**Task inputs:**
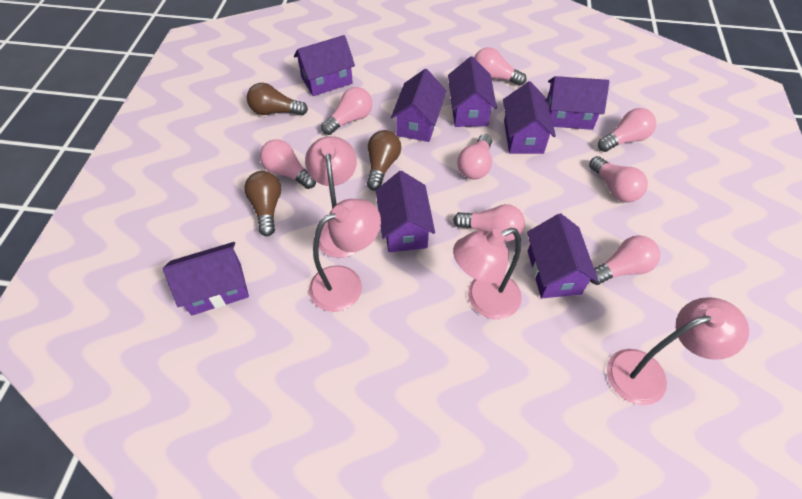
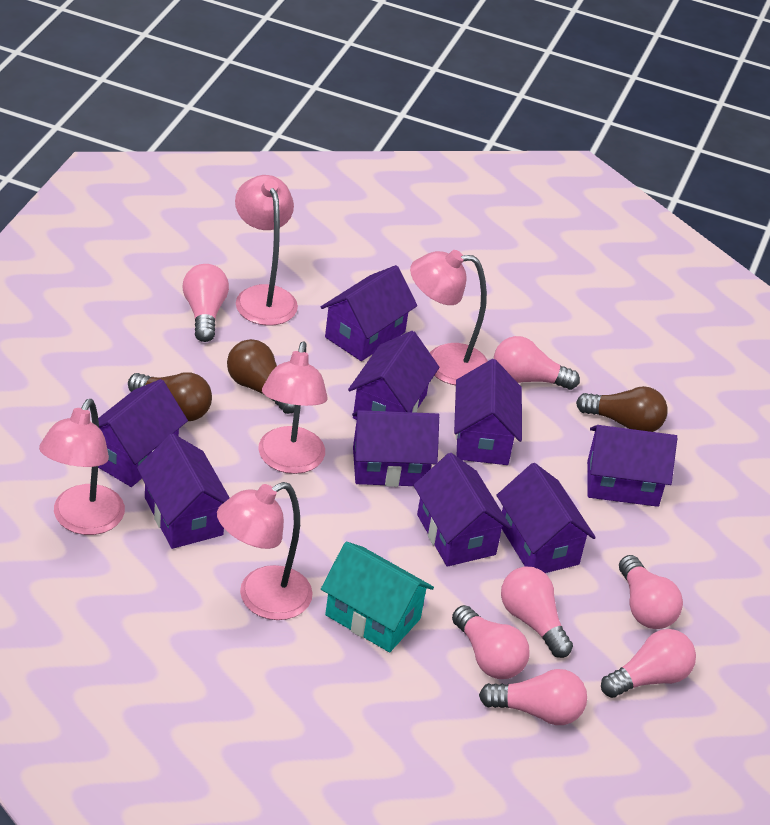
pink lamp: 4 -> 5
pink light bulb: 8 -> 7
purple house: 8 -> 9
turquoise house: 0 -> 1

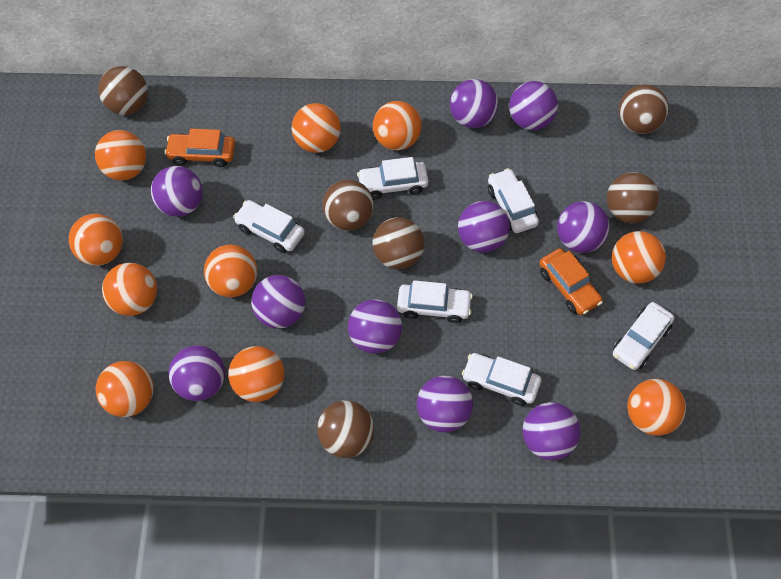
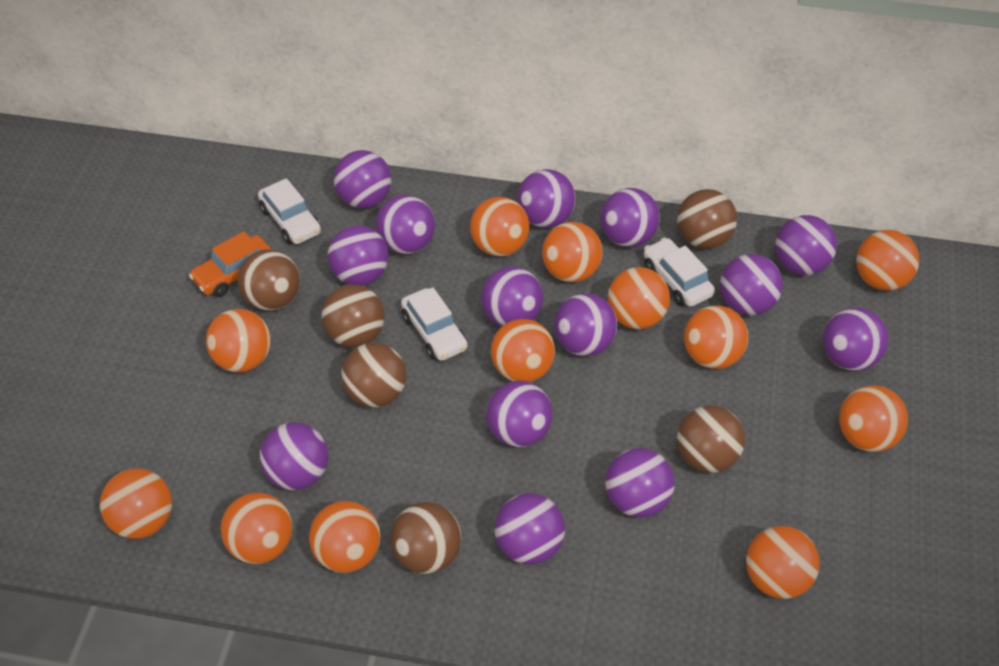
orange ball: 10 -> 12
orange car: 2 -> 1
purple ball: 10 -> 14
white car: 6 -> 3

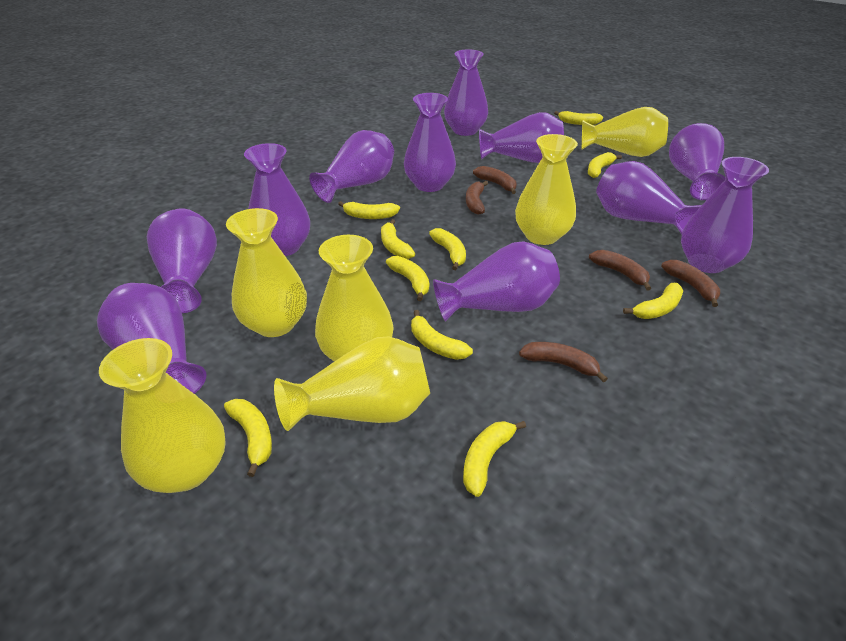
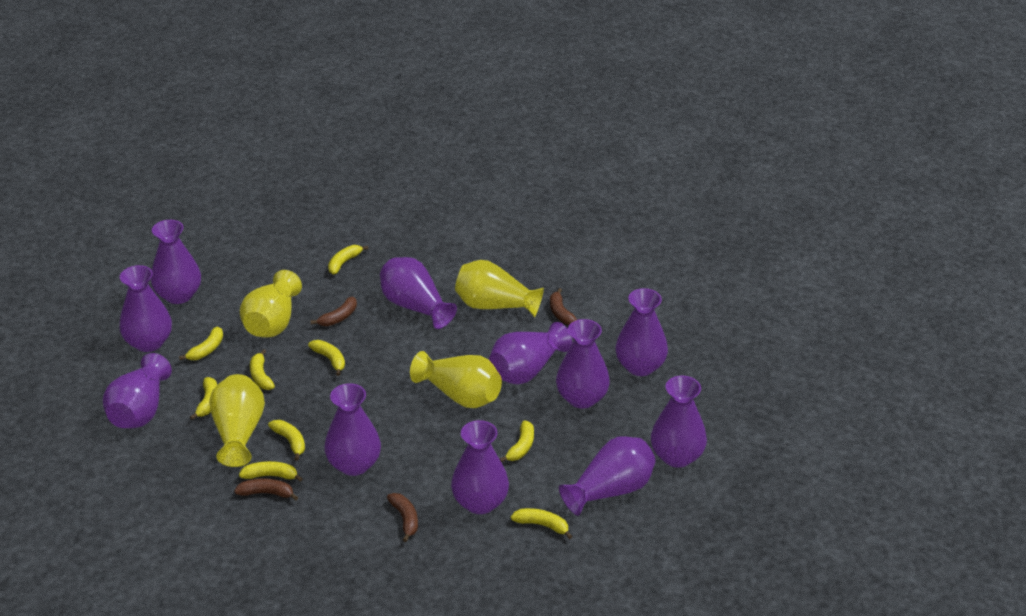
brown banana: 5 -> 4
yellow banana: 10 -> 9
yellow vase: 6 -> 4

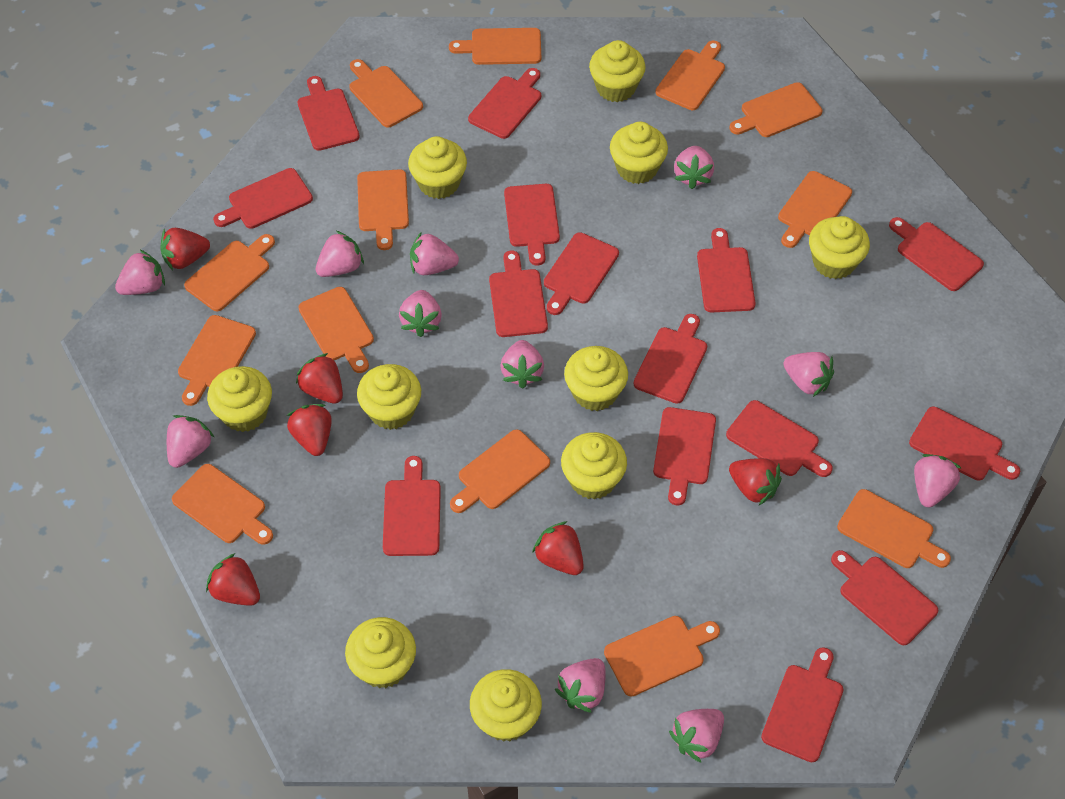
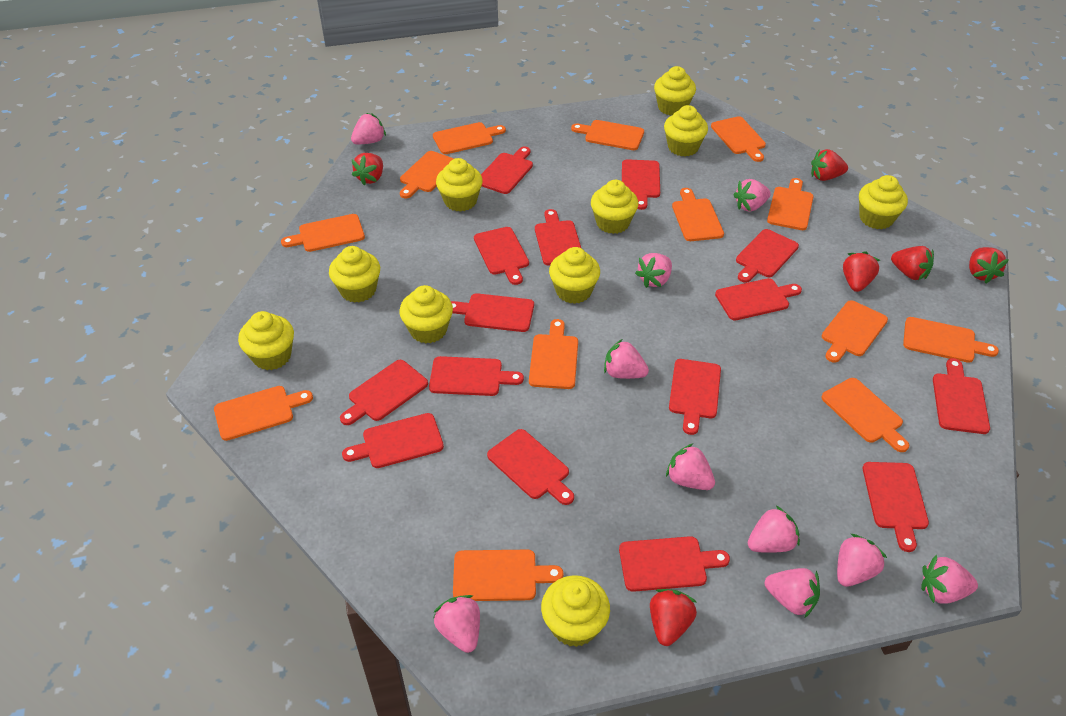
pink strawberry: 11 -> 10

**Problem details:** Each line from the one containing "brown banana: 5 -> 4" through the last line of the data should be written out exactly. Skip the pictures, and add no other lines.

**Task answer:**
brown banana: 5 -> 4
yellow banana: 10 -> 9
yellow vase: 6 -> 4

pink strawberry: 11 -> 10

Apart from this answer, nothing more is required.